YOUR OBJECTIVE >> Only some lines are wanted. Transcribe, exactly, the lines below from the line with "(672, 289) = (592, 411): blue" up to and including the line with "(708, 172) = (674, 294): white donut -> none".

PROVIDED DATA >>
▬▬▬▬▬▬
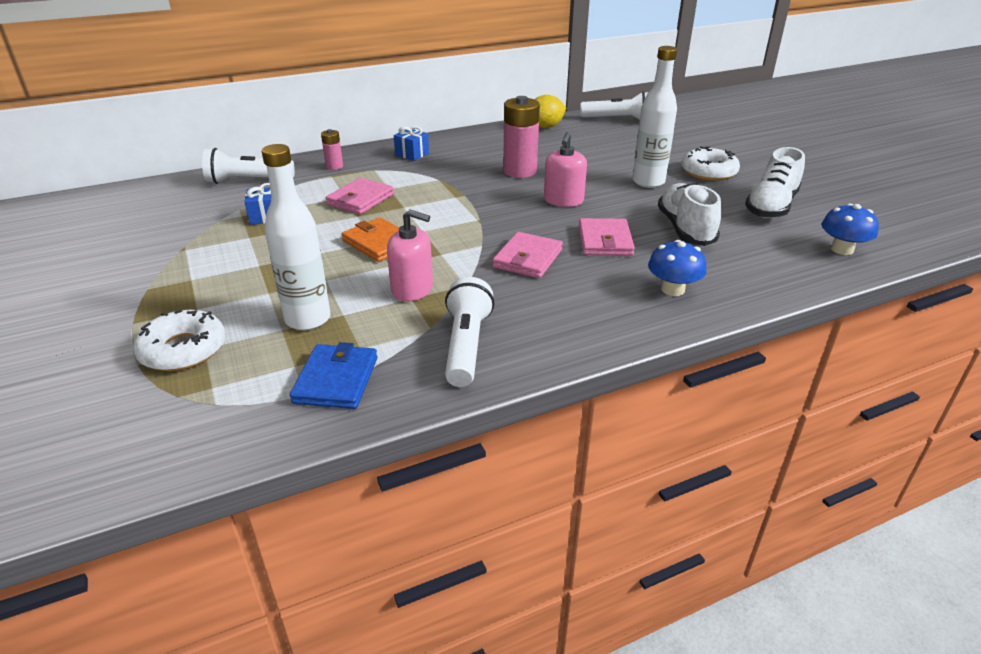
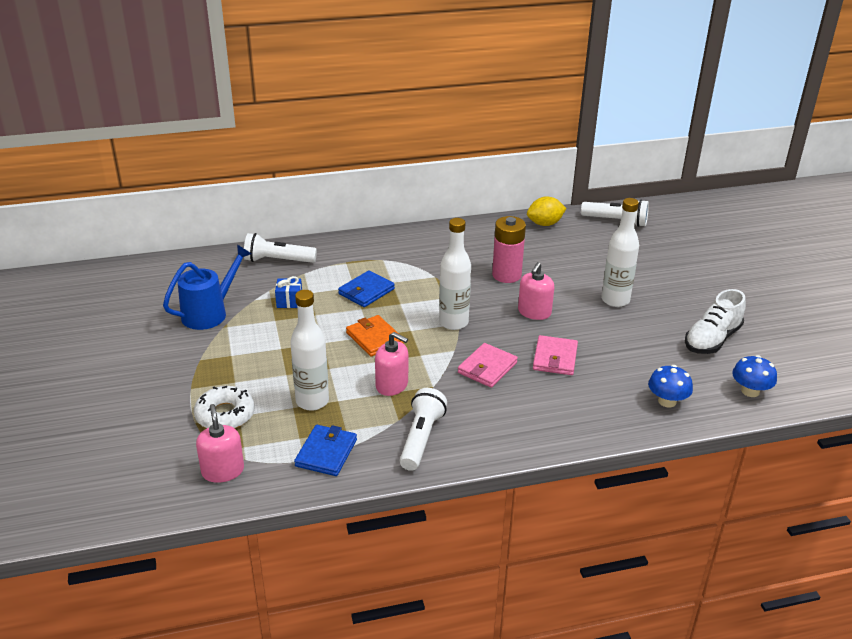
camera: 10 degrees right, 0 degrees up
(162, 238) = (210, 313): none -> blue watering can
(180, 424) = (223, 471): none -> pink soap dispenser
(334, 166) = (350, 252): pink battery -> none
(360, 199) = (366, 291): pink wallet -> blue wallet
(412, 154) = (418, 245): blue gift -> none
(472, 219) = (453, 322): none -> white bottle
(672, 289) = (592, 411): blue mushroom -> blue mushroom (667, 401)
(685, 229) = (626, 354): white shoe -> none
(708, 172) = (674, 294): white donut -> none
▬▬▬▬▬▬
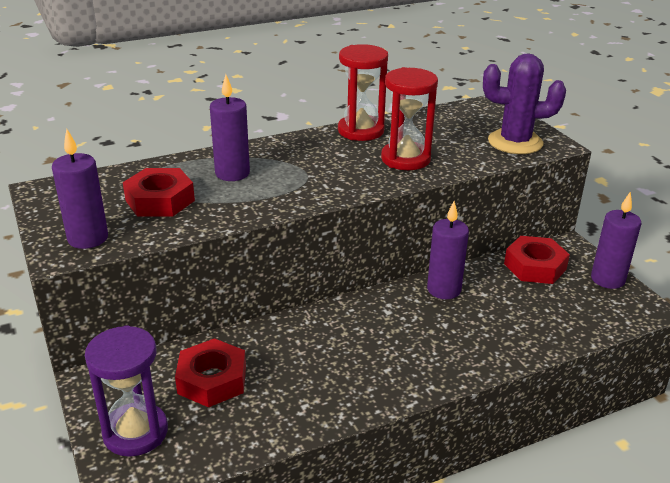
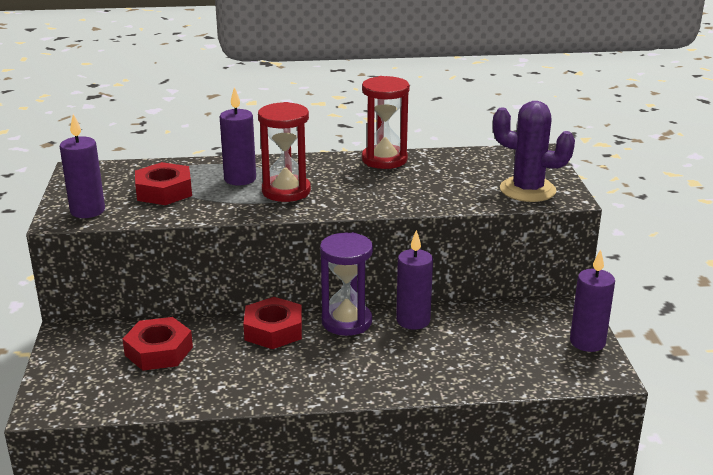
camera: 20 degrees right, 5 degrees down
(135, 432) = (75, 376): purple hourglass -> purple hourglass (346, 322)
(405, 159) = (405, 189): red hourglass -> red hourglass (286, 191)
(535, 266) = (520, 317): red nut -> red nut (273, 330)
▬▬▬▬▬▬
TASK RESPONSE >>
(672, 289) = (592, 411): blue mushroom -> blue mushroom (667, 401)
(685, 229) = (626, 354): white shoe -> none
(708, 172) = (674, 294): white donut -> none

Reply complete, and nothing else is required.